## EXERCISE OBJECTIVE
Copy the data below exactly, but not the pictures it contains.

╭─ INPUT DATA

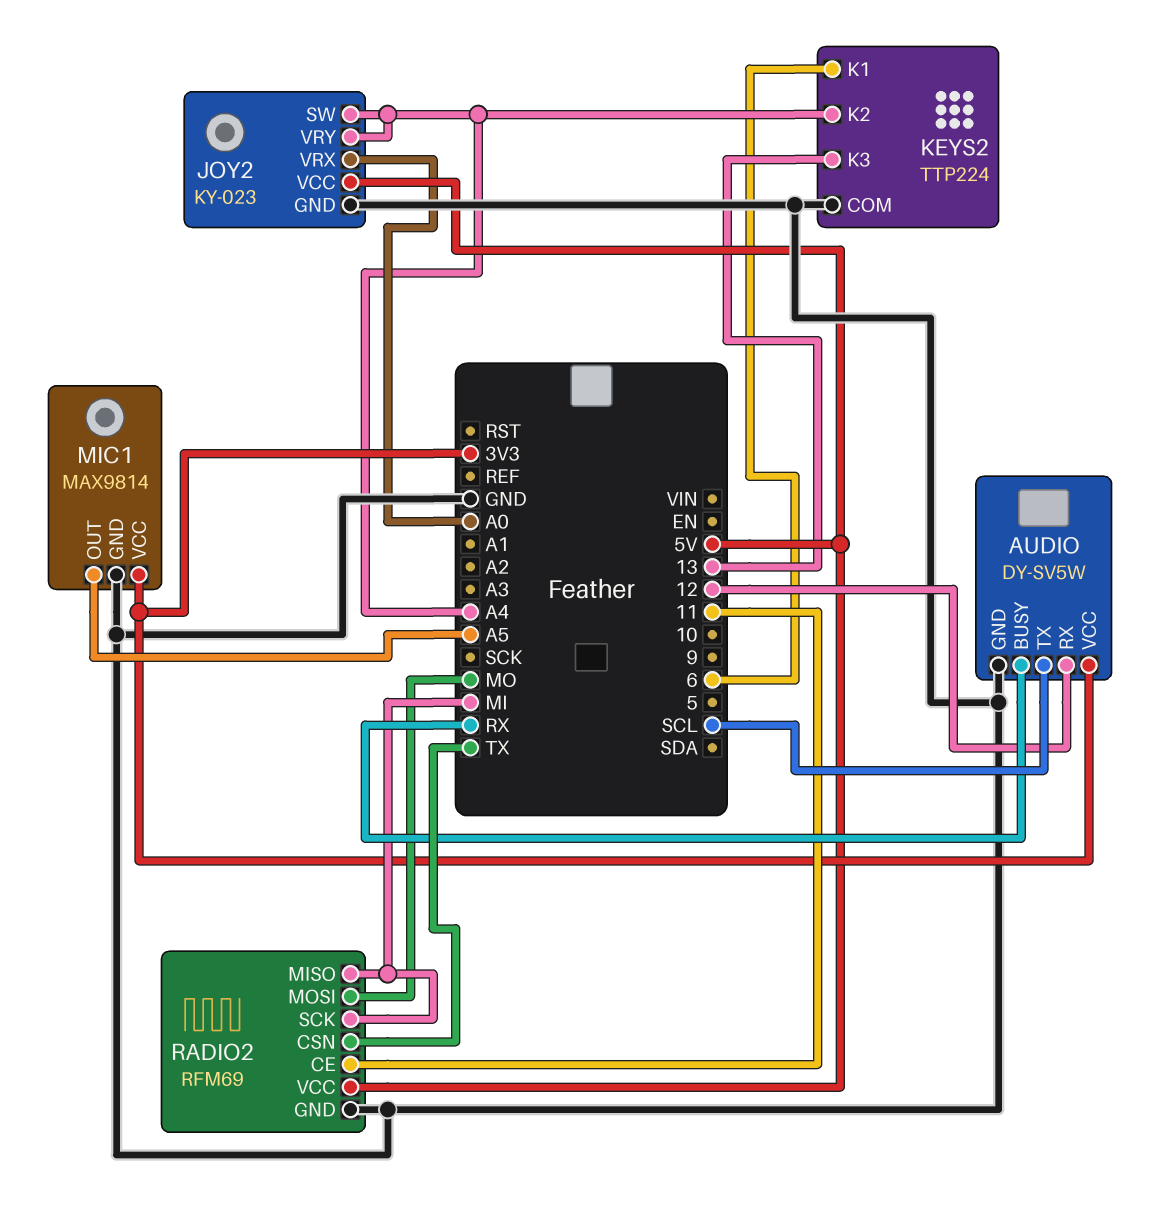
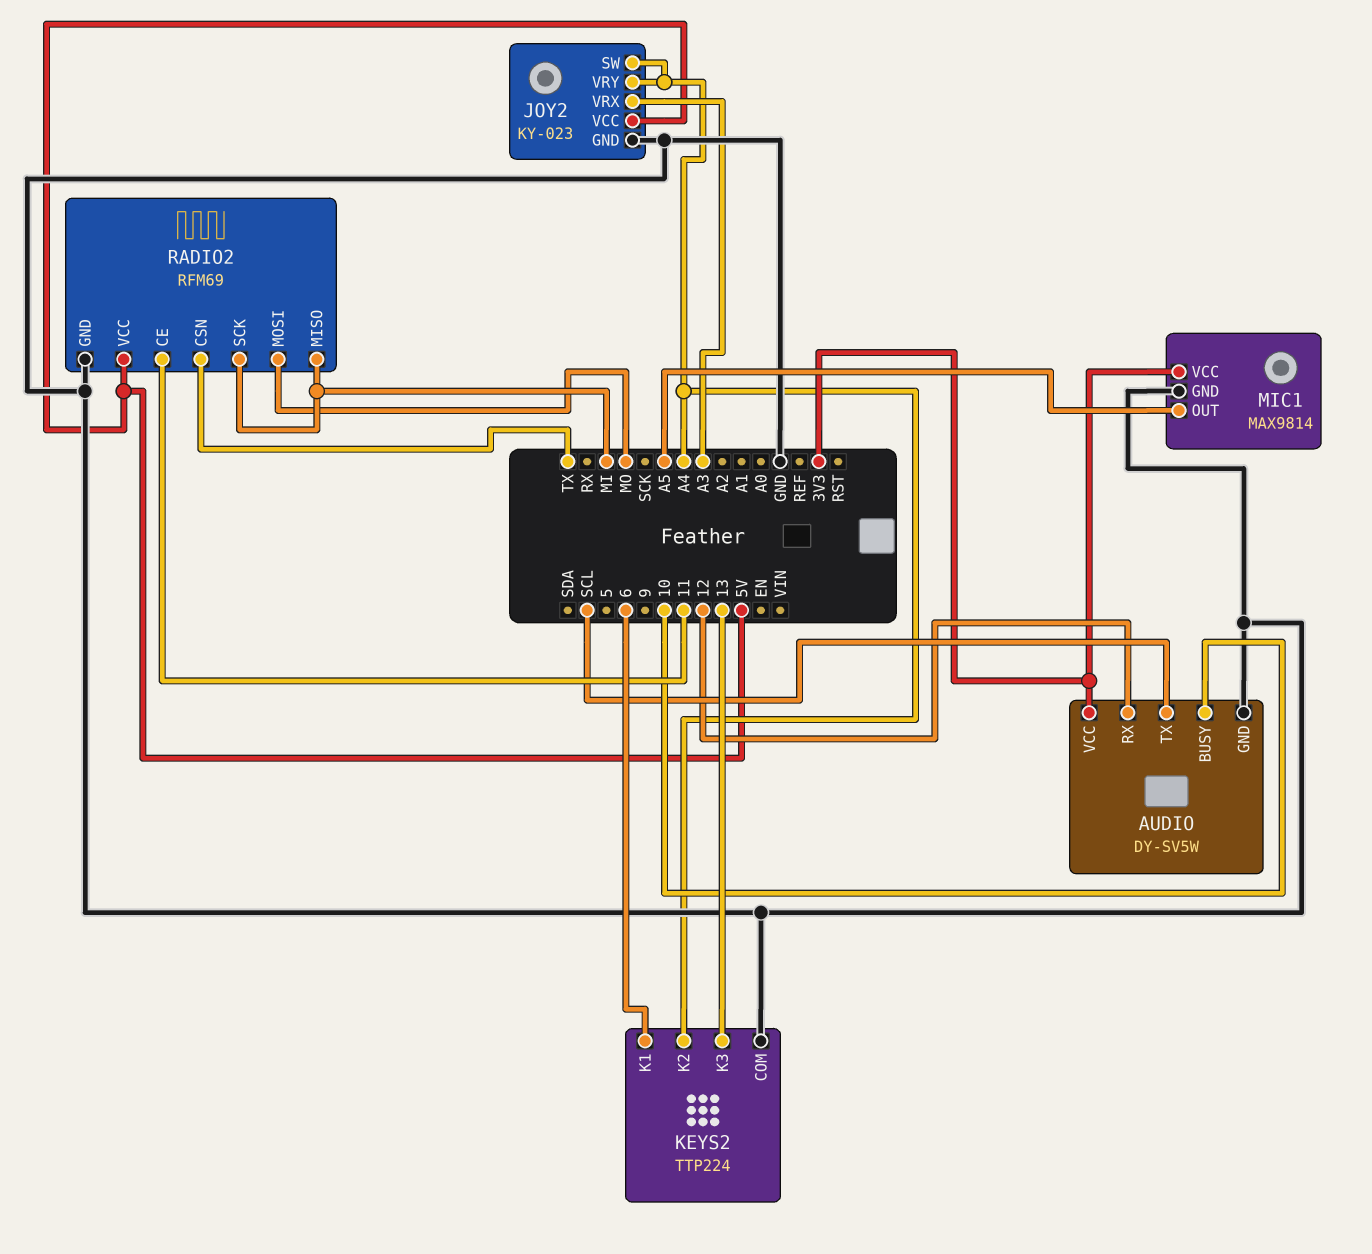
AUDIO pin BUSY: RX -> 10
JOY2 pin VRX: A0 -> A3

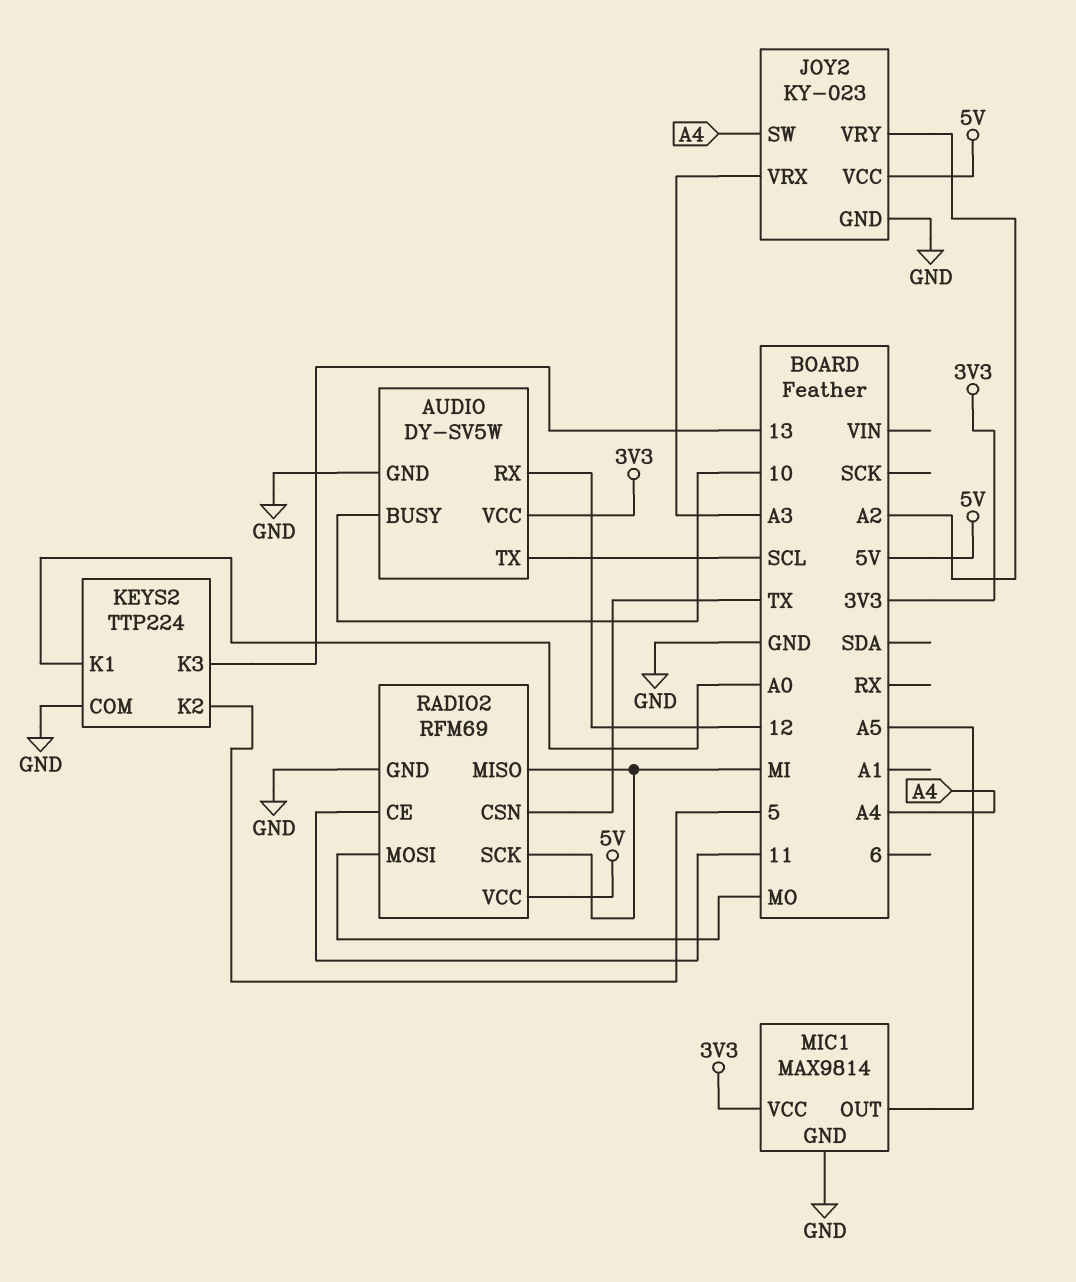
JOY2 pin VRY: A4 -> A2
KEYS2 pin K1: 6 -> A0
KEYS2 pin K2: A4 -> 5

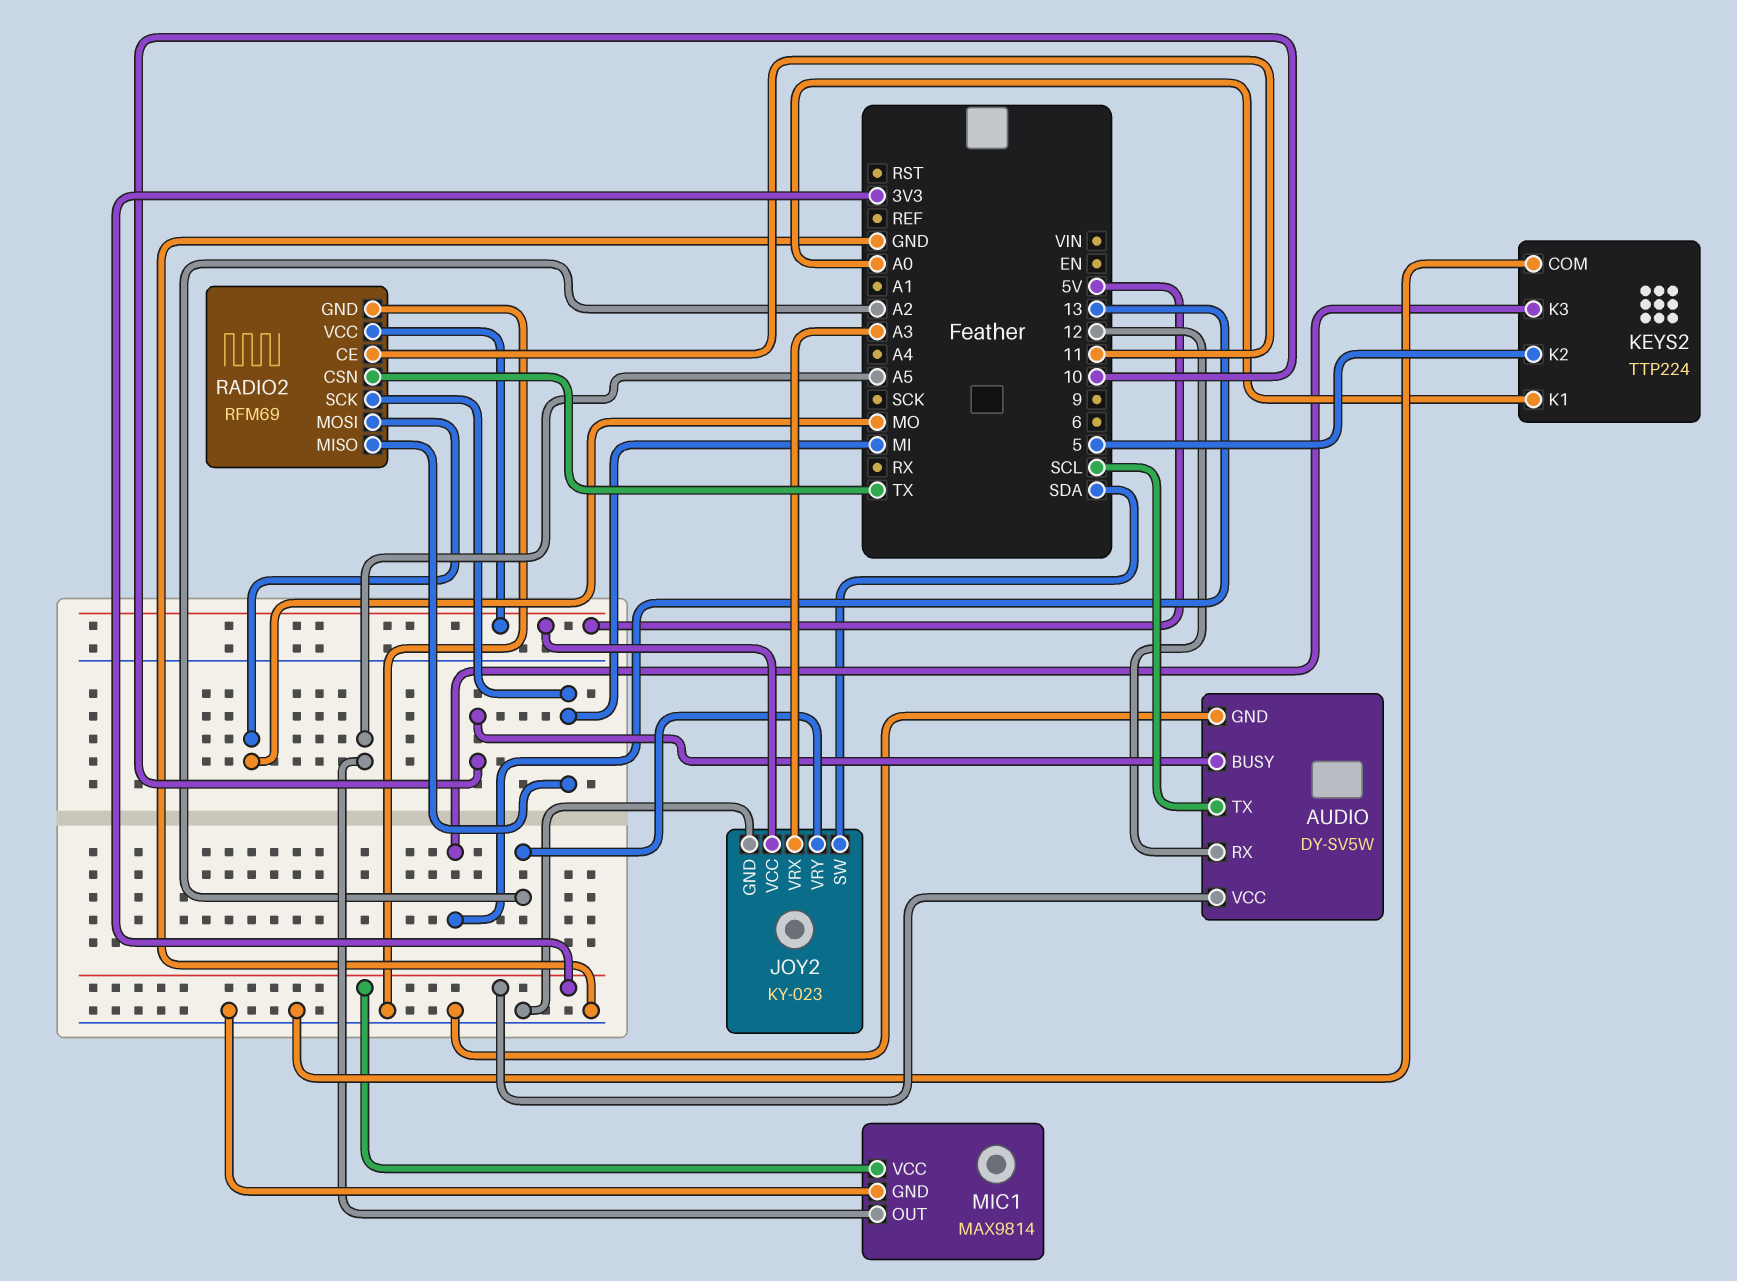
JOY2 pin SW: A4 -> SDA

╰─

## PROBLEM SOLUTION
AUDIO pin BUSY: RX -> 10
JOY2 pin VRX: A0 -> A3

JOY2 pin VRY: A4 -> A2
KEYS2 pin K1: 6 -> A0
KEYS2 pin K2: A4 -> 5

JOY2 pin SW: A4 -> SDA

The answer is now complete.